Before-and-after change data:
━━━━━━━━━━━━━━━━━━━━━━━━━━━━━━
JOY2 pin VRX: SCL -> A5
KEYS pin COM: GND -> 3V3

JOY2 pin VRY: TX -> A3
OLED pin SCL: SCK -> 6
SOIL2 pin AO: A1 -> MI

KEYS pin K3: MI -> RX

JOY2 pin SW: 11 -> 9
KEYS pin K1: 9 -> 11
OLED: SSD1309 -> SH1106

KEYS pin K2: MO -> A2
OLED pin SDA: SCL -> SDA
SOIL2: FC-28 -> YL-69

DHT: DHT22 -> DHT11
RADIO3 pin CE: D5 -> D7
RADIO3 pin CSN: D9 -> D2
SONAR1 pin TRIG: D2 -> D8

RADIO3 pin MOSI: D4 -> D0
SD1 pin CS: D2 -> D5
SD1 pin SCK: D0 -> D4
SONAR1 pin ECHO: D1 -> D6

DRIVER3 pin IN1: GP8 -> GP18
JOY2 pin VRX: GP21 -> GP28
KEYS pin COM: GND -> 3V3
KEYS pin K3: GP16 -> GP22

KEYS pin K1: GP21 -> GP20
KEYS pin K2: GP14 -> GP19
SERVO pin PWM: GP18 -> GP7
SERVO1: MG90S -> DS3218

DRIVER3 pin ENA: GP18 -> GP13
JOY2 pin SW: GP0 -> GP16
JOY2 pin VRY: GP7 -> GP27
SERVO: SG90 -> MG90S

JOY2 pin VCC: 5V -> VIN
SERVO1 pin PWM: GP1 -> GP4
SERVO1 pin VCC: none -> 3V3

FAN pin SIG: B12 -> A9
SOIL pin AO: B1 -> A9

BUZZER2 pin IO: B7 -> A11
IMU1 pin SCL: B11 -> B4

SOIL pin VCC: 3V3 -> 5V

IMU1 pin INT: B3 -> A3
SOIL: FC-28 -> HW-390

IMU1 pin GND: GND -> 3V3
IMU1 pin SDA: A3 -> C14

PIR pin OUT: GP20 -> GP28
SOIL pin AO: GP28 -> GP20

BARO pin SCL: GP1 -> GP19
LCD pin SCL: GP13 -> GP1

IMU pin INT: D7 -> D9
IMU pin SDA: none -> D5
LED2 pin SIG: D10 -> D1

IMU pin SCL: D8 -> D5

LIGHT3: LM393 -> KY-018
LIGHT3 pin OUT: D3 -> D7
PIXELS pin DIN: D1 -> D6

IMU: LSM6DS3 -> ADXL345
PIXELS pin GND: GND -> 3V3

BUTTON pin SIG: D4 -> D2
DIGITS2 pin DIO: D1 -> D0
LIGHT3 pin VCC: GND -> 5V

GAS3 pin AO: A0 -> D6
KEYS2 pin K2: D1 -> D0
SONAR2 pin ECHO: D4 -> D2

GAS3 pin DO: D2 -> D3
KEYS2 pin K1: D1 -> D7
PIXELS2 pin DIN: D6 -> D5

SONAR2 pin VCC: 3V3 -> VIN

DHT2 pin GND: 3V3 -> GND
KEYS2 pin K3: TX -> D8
━━━━━━━━━━━━━━━━━━━━━━━━━━━━━━
### [Goal of the exercise]
Your answer should be the lines above, from the line containing "LIGHT3 pin OUT: D3 -> D7" up to and including the line containing "SONAR2 pin ECHO: D4 -> D2", reproduced exactly and with nothing else.

### [Result below]
LIGHT3 pin OUT: D3 -> D7
PIXELS pin DIN: D1 -> D6

IMU: LSM6DS3 -> ADXL345
PIXELS pin GND: GND -> 3V3

BUTTON pin SIG: D4 -> D2
DIGITS2 pin DIO: D1 -> D0
LIGHT3 pin VCC: GND -> 5V

GAS3 pin AO: A0 -> D6
KEYS2 pin K2: D1 -> D0
SONAR2 pin ECHO: D4 -> D2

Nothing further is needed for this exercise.